## PROBLEM DESCRIPTION:
Copy word for word, please, the lines of the entries below running from the one containing "lime 1x2 slope [485,127,587,219] -> none" to the one containing "red 1x1 round", both ends included.

## RECORDS TO USE:

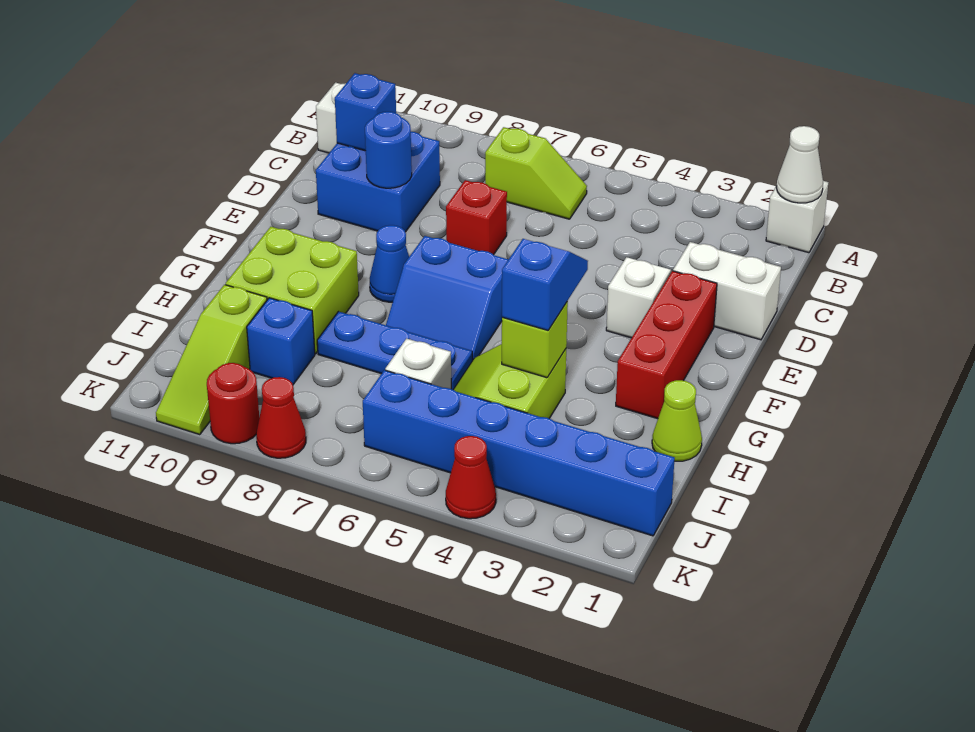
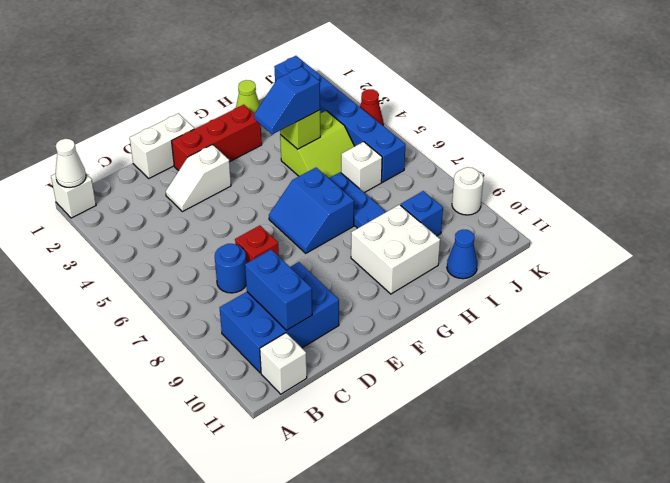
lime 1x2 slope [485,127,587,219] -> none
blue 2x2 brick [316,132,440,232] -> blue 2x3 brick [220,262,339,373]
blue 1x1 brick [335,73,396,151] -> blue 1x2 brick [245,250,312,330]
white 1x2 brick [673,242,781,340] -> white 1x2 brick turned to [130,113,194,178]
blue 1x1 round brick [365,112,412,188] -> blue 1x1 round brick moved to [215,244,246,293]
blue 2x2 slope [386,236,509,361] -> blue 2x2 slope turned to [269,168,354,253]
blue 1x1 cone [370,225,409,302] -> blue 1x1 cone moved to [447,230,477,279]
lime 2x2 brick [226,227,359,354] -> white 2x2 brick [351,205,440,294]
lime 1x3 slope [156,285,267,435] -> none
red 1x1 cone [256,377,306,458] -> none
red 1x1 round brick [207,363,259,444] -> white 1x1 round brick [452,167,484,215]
--
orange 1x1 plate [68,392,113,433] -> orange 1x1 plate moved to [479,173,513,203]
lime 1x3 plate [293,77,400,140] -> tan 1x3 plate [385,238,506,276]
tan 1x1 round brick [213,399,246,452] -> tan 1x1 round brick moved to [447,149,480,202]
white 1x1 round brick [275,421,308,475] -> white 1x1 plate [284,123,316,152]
---
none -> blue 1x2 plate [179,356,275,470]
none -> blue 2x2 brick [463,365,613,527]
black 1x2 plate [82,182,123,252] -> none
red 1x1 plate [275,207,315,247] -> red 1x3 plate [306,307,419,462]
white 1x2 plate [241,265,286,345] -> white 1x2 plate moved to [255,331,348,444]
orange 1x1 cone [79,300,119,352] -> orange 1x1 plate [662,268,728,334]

## EXERCISE OUTPUT:
lime 1x2 slope [485,127,587,219] -> none
blue 2x2 brick [316,132,440,232] -> blue 2x3 brick [220,262,339,373]
blue 1x1 brick [335,73,396,151] -> blue 1x2 brick [245,250,312,330]
white 1x2 brick [673,242,781,340] -> white 1x2 brick turned to [130,113,194,178]
blue 1x1 round brick [365,112,412,188] -> blue 1x1 round brick moved to [215,244,246,293]
blue 2x2 slope [386,236,509,361] -> blue 2x2 slope turned to [269,168,354,253]
blue 1x1 cone [370,225,409,302] -> blue 1x1 cone moved to [447,230,477,279]
lime 2x2 brick [226,227,359,354] -> white 2x2 brick [351,205,440,294]
lime 1x3 slope [156,285,267,435] -> none
red 1x1 cone [256,377,306,458] -> none
red 1x1 round brick [207,363,259,444] -> white 1x1 round brick [452,167,484,215]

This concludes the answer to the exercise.